* **EXERCISE INSTRUCTIONS**
Nothing but the lines below from the one holding "none -> tan brick A9 level 1" up to and including the one holding "none -> red slope N3:O5 level 1 top N" should be copied, exactly and without pictures.

++++++

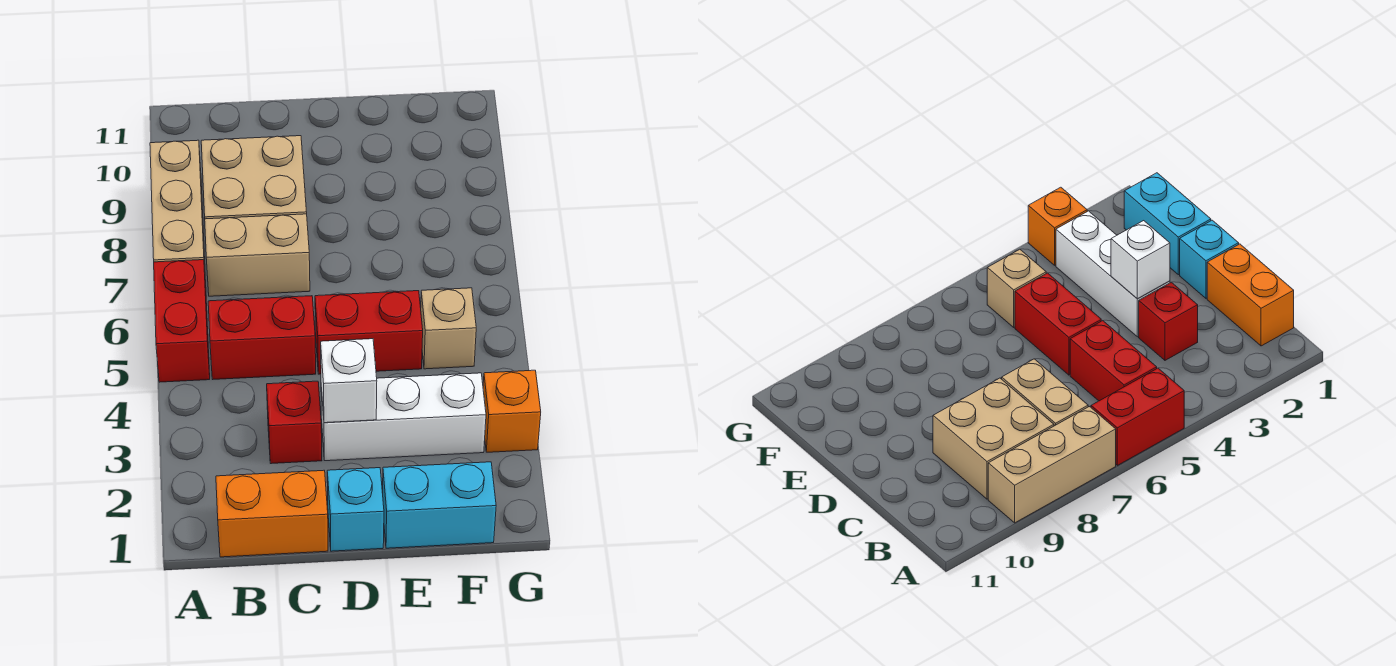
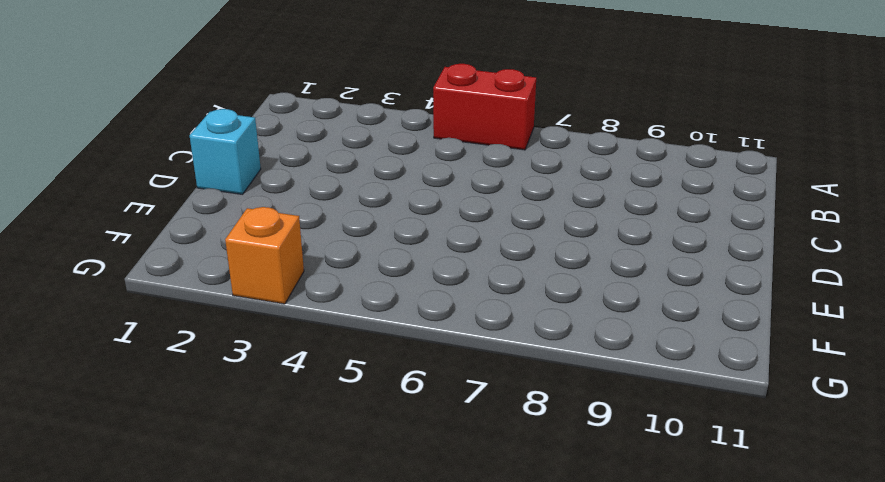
none -> tan brick A7:A9 level 1
none -> orange brick B1:C1 level 1
none -> red brick B5:C5 level 1

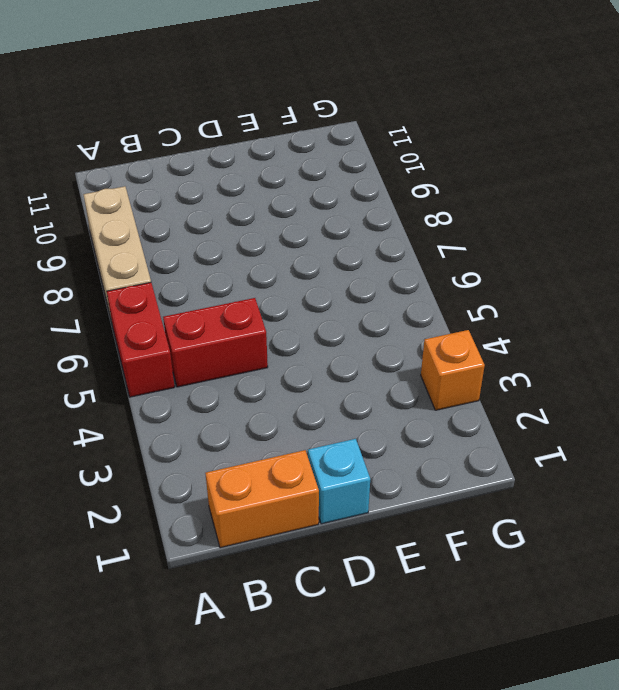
none -> tan brick B7:C7 level 1
none -> tan brick B8:C9 level 1
none -> red brick C3 level 1

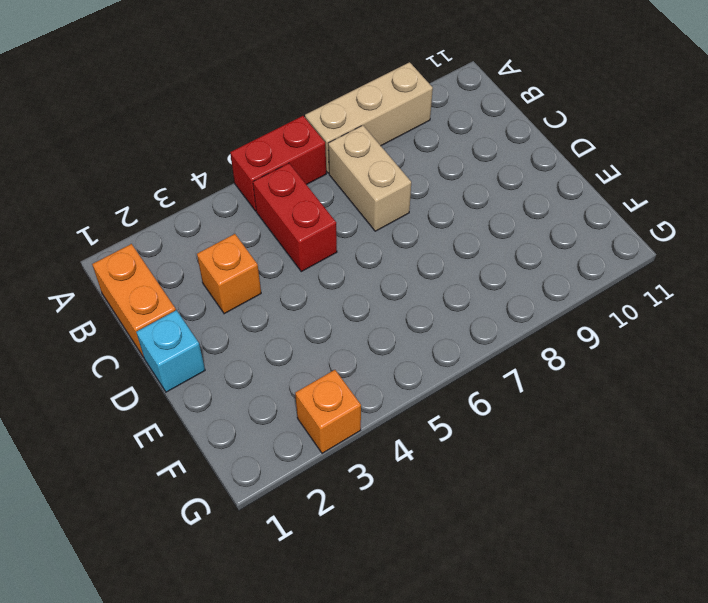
orange brick C3 level 1 -> red brick C3 level 1
none -> tan brick B8:C9 level 1
none -> white brick D3:F3 level 1
none -> red brick D5:E5 level 1

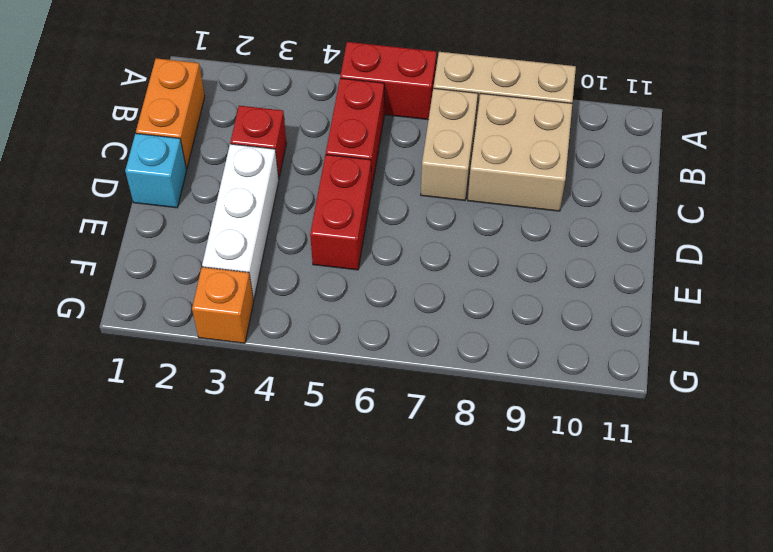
none -> cyan brick E1:F1 level 1
none -> tan brick F5 level 1
none -> white brick D3 level 2

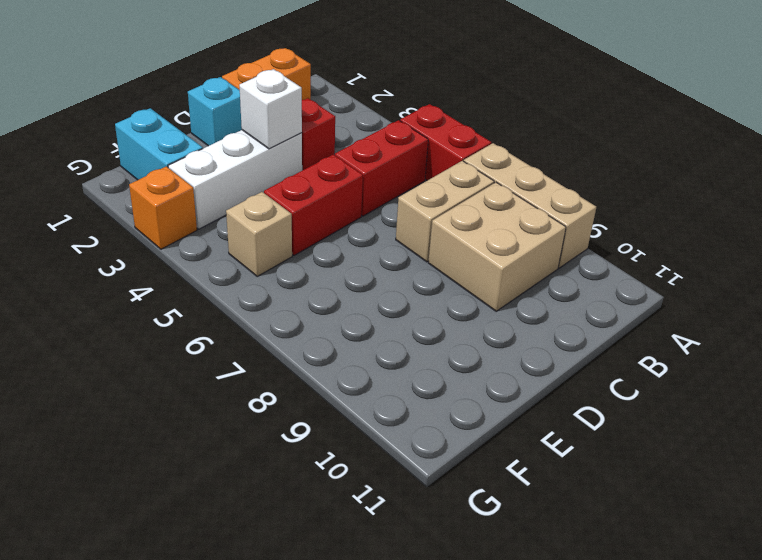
cyan brick F1:F2 level 1 -> cyan brick E1:F1 level 1

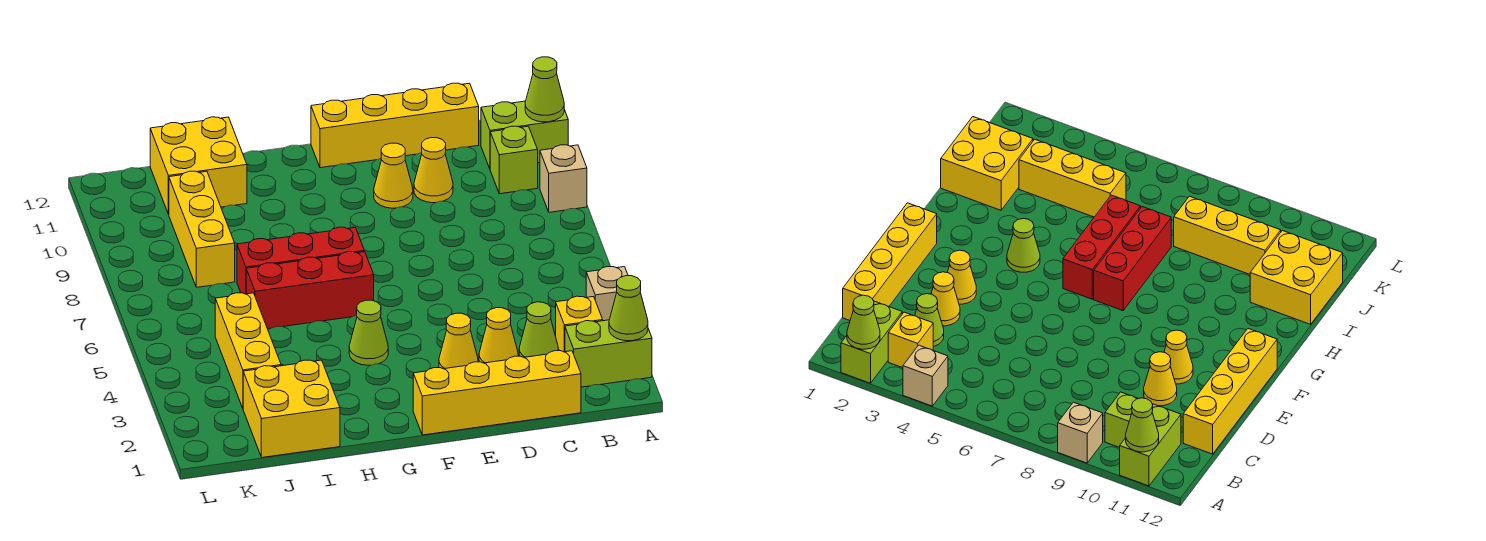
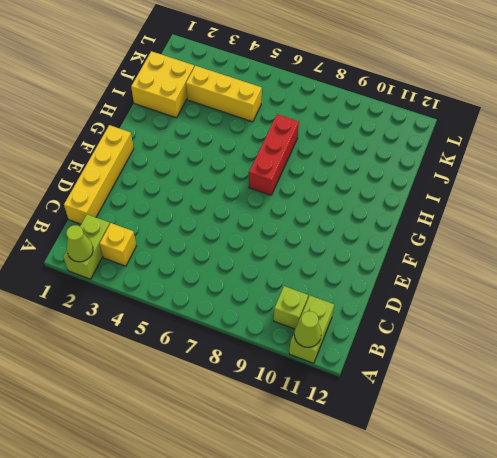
none -> tan brick A4 level 1
none -> tan brick A9 level 1
none -> lime cone C3 level 1

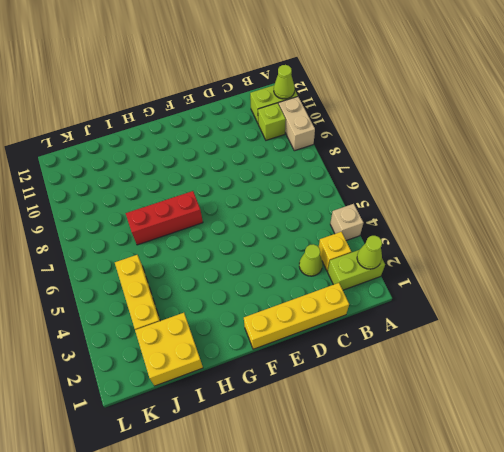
tan brick A9:A10 level 1 -> tan brick A9 level 1
none -> yellow brick C12:F12 level 1
none -> yellow cone D3 level 1
none -> yellow cone D10 level 1

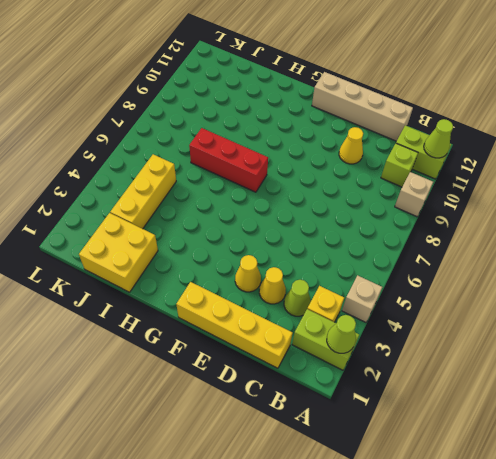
tan brick C12:F12 level 1 -> yellow brick C12:F12 level 1
none -> yellow cone E10 level 1
none -> lime cone G4 level 1
none -> red brick G6:I6 level 1

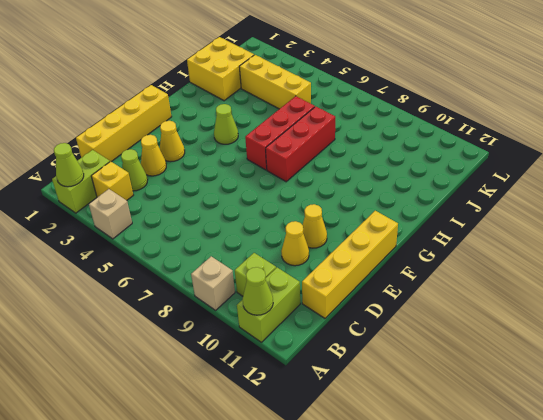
none -> yellow brick I11:J12 level 1
none -> yellow brick J8:J10 level 1

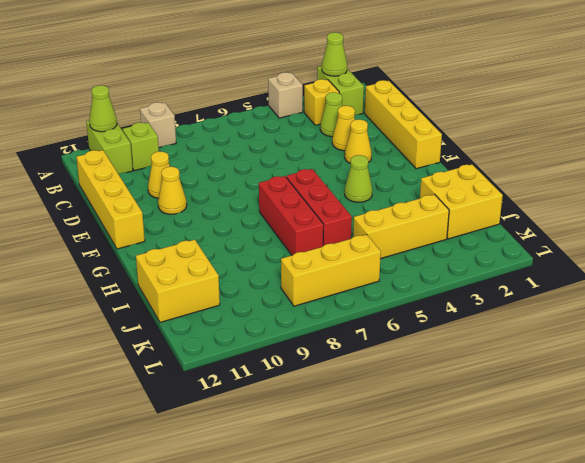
yellow brick K6:K8 level 1 -> yellow brick J8:J10 level 1

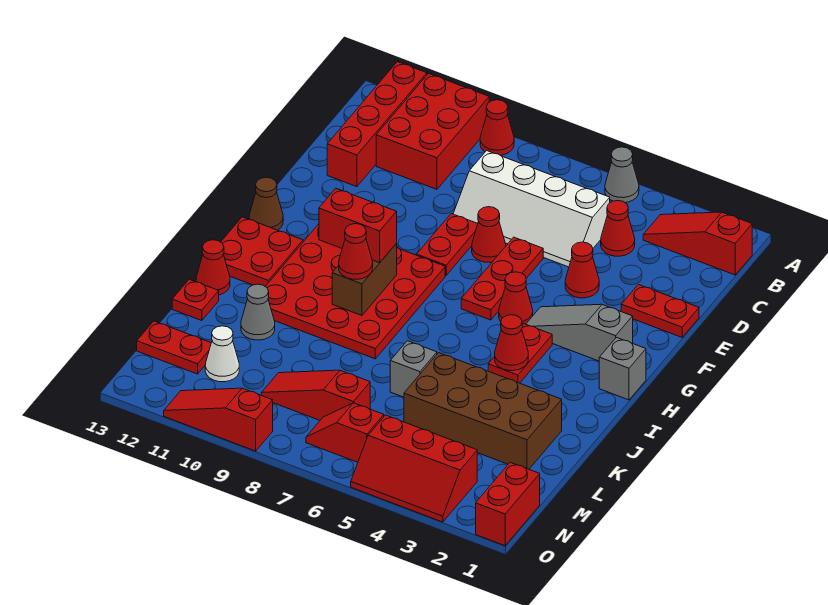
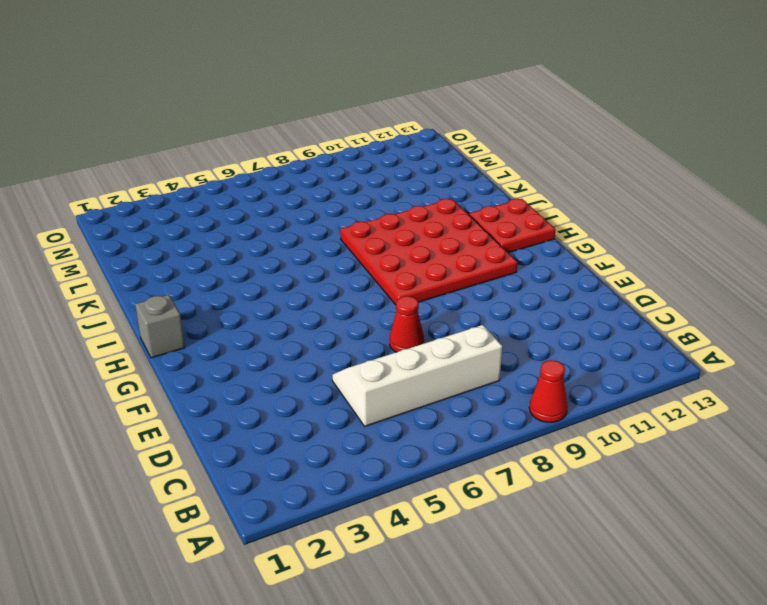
none -> grey cone A5 level 1
none -> red brick A10:C11 level 1
none -> red brick A12:D12 level 1
none -> red slope B1:B3 level 1 top 1

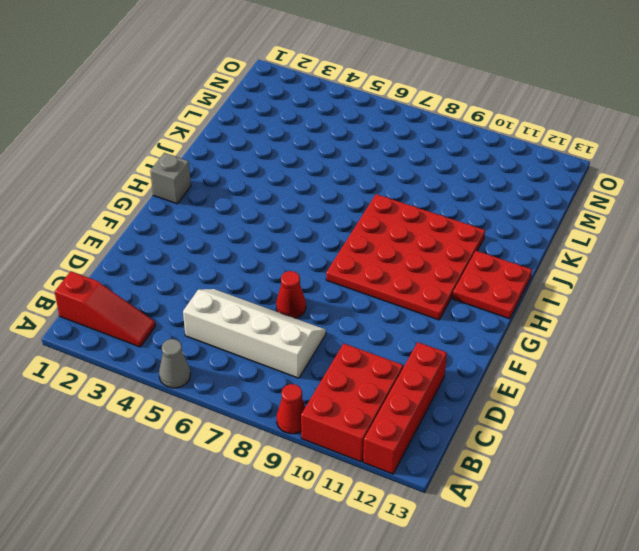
none -> red cone C4 level 1
none -> red plate E1:E2 level 1
none -> red cone E4 level 1
none -> red plate E6:G6 level 1

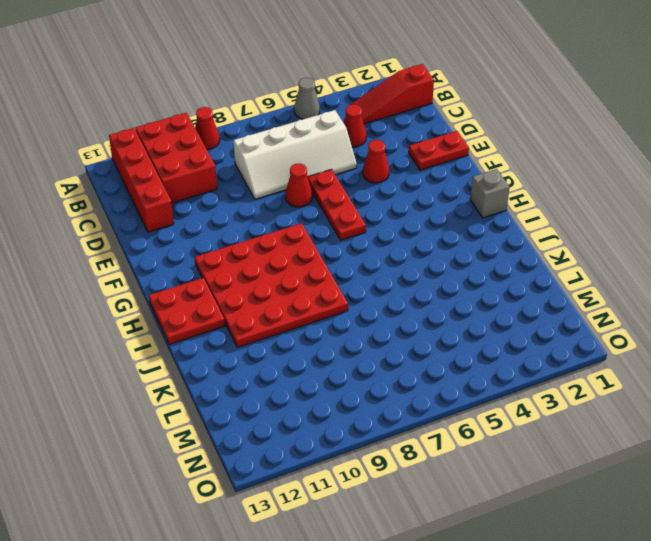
none -> red plate E8:F8 level 1
none -> grey slope G2:G4 level 1 top 2
none -> red cone G5 level 1
none -> brown cone G13 level 1

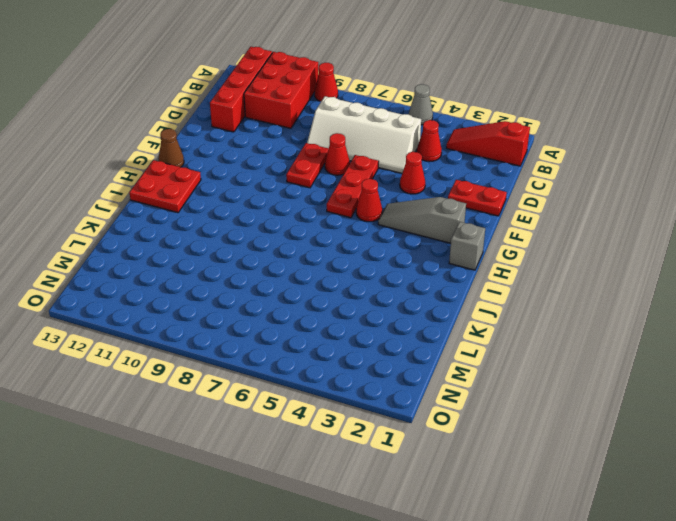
none -> red plate G8:J11 level 1
none -> red plate H4:I4 level 1
none -> red cone J13 level 1
none -> brown brick K2:L5 level 1

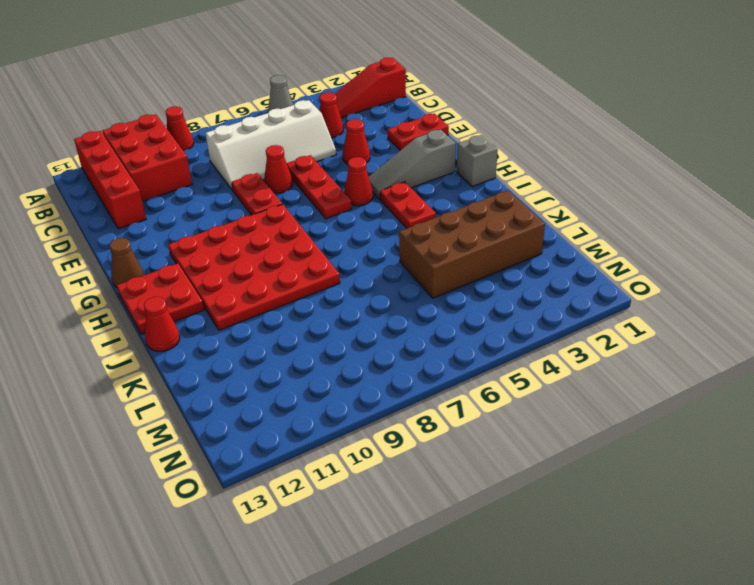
none -> grey brick K6 level 1
none -> grey cone K11 level 1
none -> red plate K13 level 1
none -> red slope M7:M9 level 1 top 7

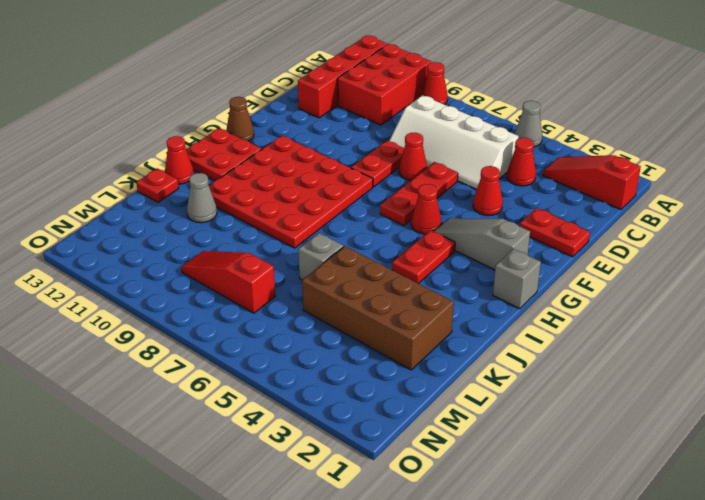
none -> white cone M11 level 1
none -> red plate M12:M13 level 1
none -> red brick N1:O1 level 1
none -> red slope N3:O5 level 1 top N

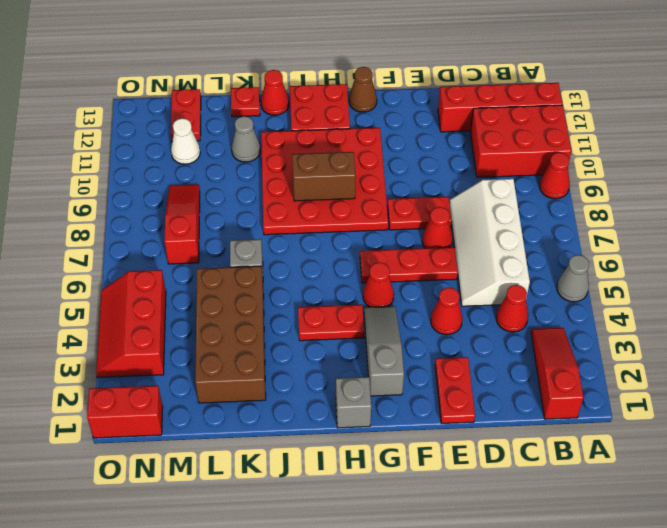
none -> red slope N6:N7 level 1 top 6
none -> red slope O9:O11 level 1 top 9
none -> red cone I4 level 2
none -> red brick H9:H10 level 3

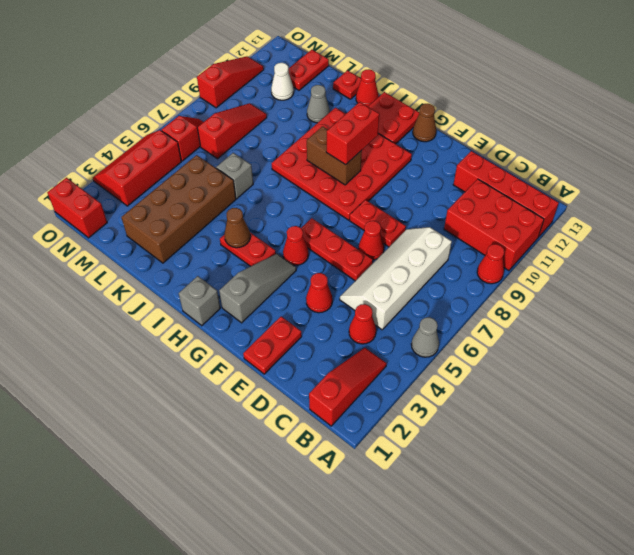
brown cone I4 level 2 -> red cone I4 level 2
none -> red cone I9 level 3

++++++

* **ANSWER SPACE**
none -> tan brick A9 level 1
none -> lime cone C3 level 1

tan brick A9:A10 level 1 -> tan brick A9 level 1
none -> yellow brick C12:F12 level 1
none -> yellow cone D3 level 1
none -> yellow cone D10 level 1

tan brick C12:F12 level 1 -> yellow brick C12:F12 level 1
none -> yellow cone E10 level 1
none -> lime cone G4 level 1
none -> red brick G6:I6 level 1

none -> yellow brick I11:J12 level 1
none -> yellow brick J8:J10 level 1

yellow brick K6:K8 level 1 -> yellow brick J8:J10 level 1

none -> grey cone A5 level 1
none -> red brick A10:C11 level 1
none -> red brick A12:D12 level 1
none -> red slope B1:B3 level 1 top 1

none -> red cone C4 level 1
none -> red plate E1:E2 level 1
none -> red cone E4 level 1
none -> red plate E6:G6 level 1

none -> red plate E8:F8 level 1
none -> grey slope G2:G4 level 1 top 2
none -> red cone G5 level 1
none -> brown cone G13 level 1

none -> red plate G8:J11 level 1
none -> red plate H4:I4 level 1
none -> red cone J13 level 1
none -> brown brick K2:L5 level 1

none -> grey brick K6 level 1
none -> grey cone K11 level 1
none -> red plate K13 level 1
none -> red slope M7:M9 level 1 top 7

none -> white cone M11 level 1
none -> red plate M12:M13 level 1
none -> red brick N1:O1 level 1
none -> red slope N3:O5 level 1 top N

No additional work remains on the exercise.